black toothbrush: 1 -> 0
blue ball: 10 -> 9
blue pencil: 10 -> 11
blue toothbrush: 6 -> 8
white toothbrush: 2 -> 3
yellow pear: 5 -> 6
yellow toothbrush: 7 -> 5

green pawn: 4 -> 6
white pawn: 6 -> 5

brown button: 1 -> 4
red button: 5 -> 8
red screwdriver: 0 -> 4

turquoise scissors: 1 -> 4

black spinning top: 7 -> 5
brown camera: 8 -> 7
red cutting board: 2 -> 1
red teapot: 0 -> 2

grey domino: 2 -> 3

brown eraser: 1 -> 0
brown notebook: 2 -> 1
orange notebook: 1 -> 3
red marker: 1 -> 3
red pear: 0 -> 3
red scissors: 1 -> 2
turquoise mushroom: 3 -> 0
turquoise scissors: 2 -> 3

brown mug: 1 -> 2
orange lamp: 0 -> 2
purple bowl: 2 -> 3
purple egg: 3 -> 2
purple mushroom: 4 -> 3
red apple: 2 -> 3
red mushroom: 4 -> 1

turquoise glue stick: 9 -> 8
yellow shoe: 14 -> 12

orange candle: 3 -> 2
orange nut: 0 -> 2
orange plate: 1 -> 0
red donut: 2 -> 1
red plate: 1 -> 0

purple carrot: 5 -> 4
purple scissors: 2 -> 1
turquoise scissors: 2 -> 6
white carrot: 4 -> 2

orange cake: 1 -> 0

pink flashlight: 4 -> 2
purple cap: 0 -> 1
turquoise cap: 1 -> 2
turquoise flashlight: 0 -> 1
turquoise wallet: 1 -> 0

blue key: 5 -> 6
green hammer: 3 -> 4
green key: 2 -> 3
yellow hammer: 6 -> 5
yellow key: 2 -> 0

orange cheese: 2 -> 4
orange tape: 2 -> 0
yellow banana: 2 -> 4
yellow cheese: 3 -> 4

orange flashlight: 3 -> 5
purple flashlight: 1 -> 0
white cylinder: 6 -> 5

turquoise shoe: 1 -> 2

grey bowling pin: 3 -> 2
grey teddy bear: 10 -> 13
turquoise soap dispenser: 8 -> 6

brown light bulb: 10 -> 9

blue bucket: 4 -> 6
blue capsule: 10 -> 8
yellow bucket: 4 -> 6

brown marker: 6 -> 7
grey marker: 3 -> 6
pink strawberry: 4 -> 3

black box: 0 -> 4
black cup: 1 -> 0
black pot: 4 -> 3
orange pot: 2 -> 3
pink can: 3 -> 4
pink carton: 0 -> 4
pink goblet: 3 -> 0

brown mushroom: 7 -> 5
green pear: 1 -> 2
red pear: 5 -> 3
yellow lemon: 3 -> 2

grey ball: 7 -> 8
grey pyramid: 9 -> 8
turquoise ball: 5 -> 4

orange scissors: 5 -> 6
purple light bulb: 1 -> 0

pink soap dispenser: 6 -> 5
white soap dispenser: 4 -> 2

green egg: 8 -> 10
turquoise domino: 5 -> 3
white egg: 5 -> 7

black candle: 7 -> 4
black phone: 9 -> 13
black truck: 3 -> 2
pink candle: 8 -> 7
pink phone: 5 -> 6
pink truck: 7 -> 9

▸ **What is needed**
With "toothbrush" as the search string, filter the records and return each line that has it.

▸ **Exercise solution**
black toothbrush: 1 -> 0
blue toothbrush: 6 -> 8
white toothbrush: 2 -> 3
yellow toothbrush: 7 -> 5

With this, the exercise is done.